[Excerpts from a dataset]
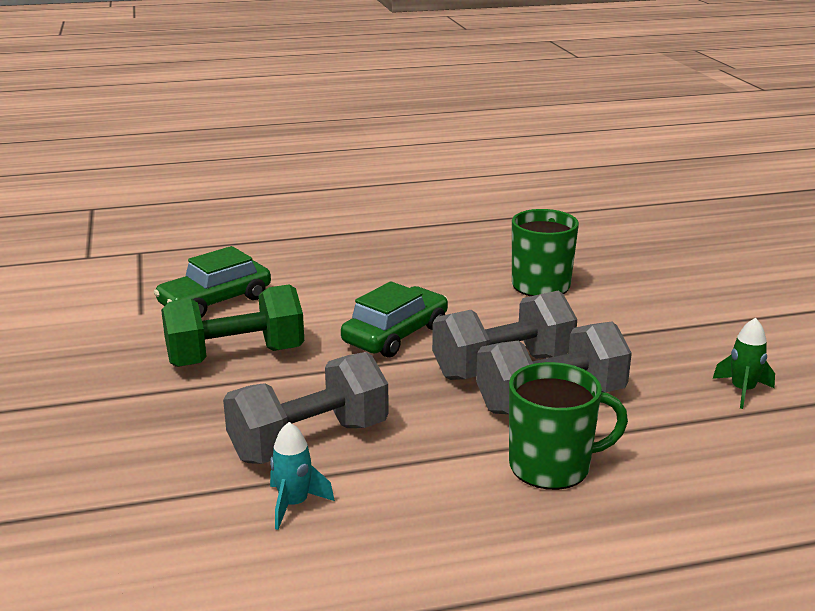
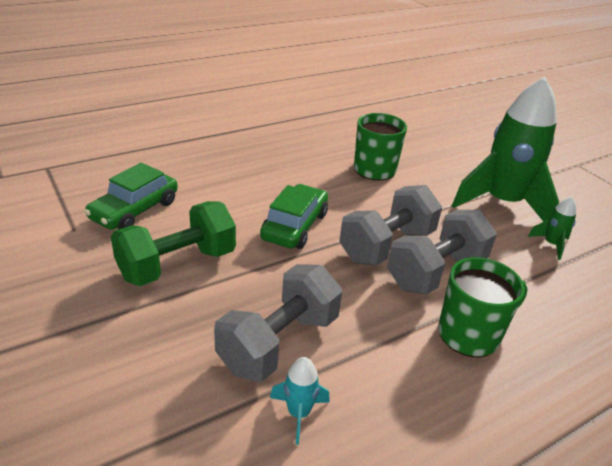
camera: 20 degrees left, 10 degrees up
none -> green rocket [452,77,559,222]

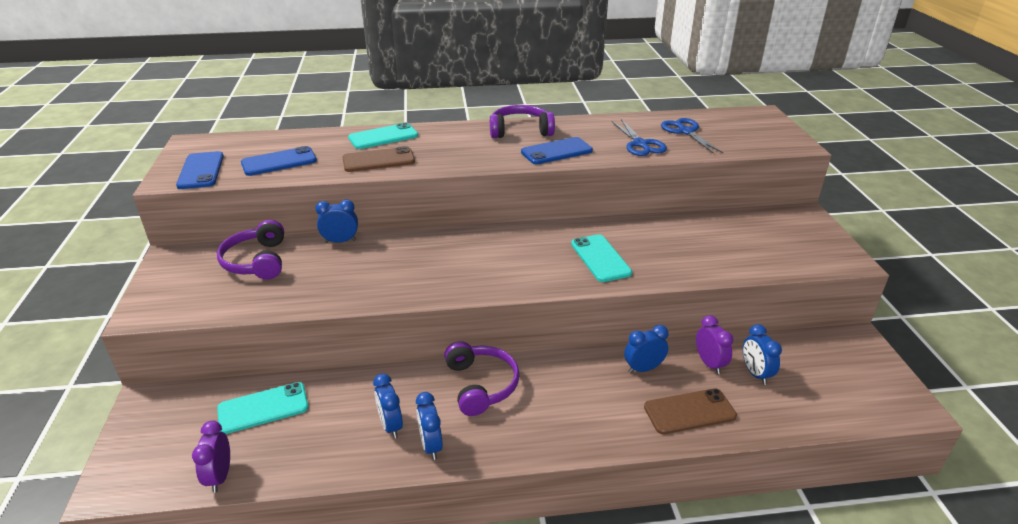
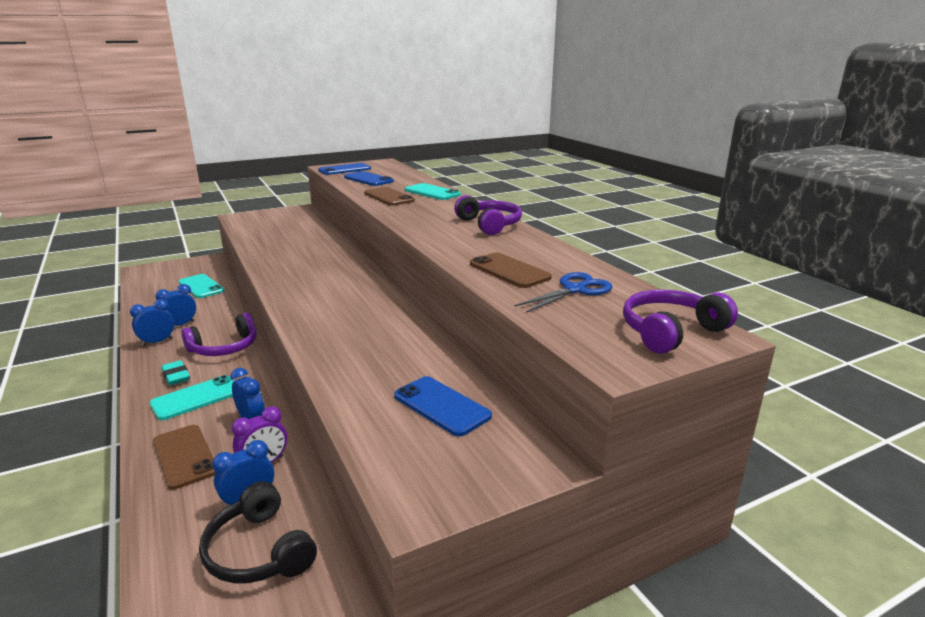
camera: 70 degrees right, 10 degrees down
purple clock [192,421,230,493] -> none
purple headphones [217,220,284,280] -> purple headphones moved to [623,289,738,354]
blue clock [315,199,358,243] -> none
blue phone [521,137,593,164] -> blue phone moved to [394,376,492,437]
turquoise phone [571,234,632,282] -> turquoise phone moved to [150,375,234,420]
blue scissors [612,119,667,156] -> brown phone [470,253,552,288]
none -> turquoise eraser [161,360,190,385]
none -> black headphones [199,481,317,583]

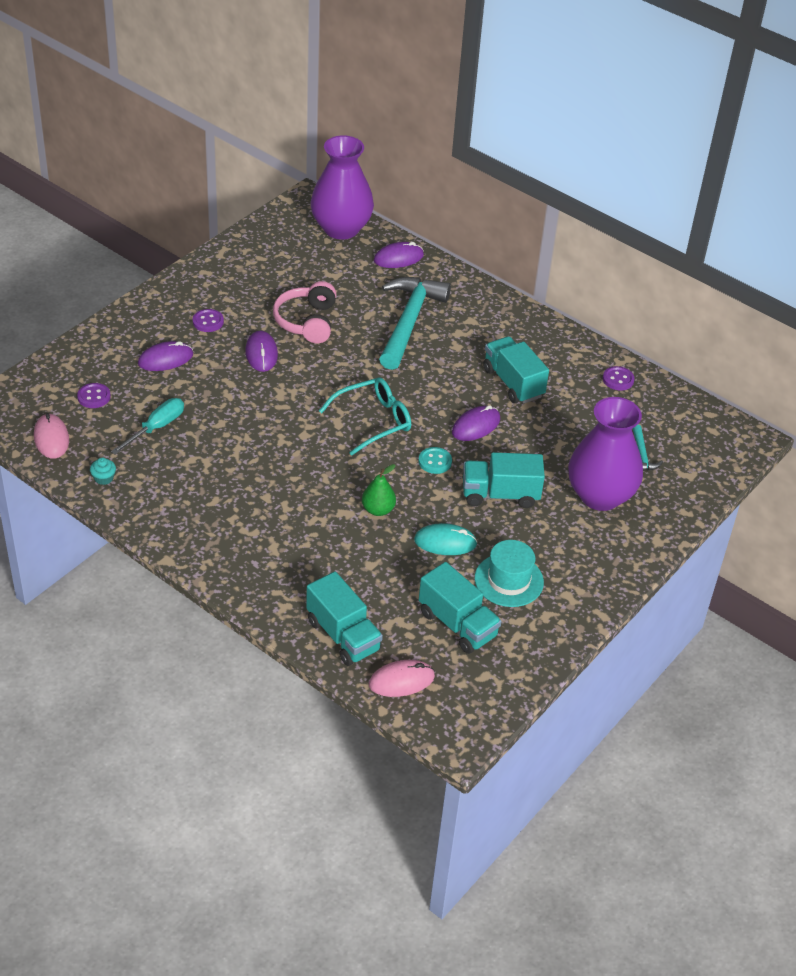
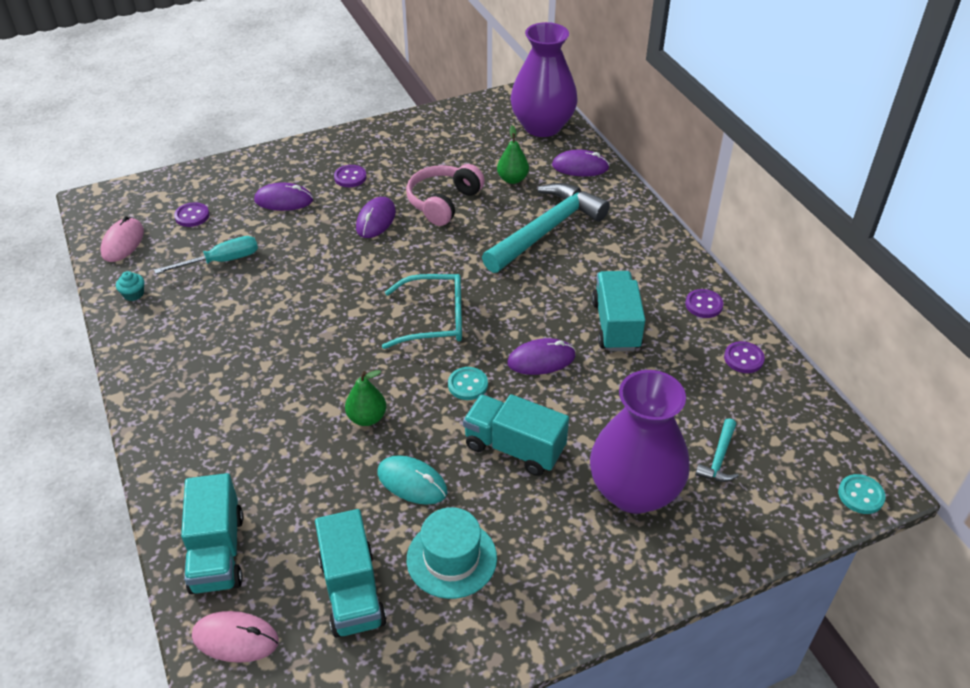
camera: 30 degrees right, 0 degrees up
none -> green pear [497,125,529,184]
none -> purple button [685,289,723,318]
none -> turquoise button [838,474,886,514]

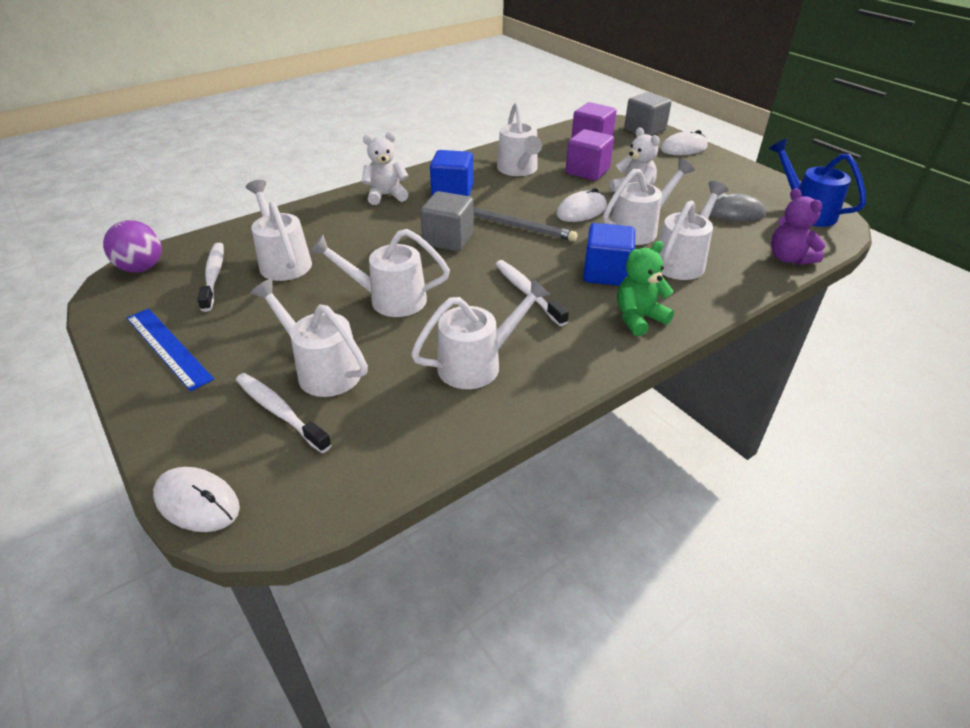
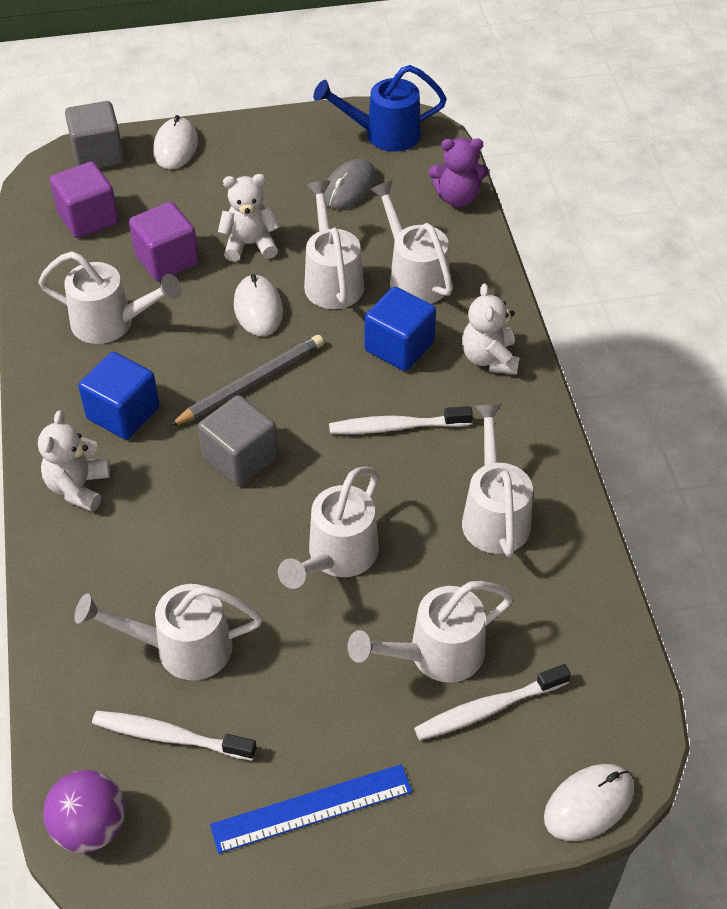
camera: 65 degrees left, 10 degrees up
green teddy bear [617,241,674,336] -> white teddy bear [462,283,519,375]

● **Task**: The reply should hold only the lines from the first line of the records above through the line containing "blue phone [521,137,593,164]", copied exactly and without pictures.

● **Answer below**:
camera: 20 degrees left, 10 degrees up
none -> green rocket [452,77,559,222]

camera: 70 degrees right, 10 degrees down
purple clock [192,421,230,493] -> none
purple headphones [217,220,284,280] -> purple headphones moved to [623,289,738,354]
blue clock [315,199,358,243] -> none
blue phone [521,137,593,164] -> blue phone moved to [394,376,492,437]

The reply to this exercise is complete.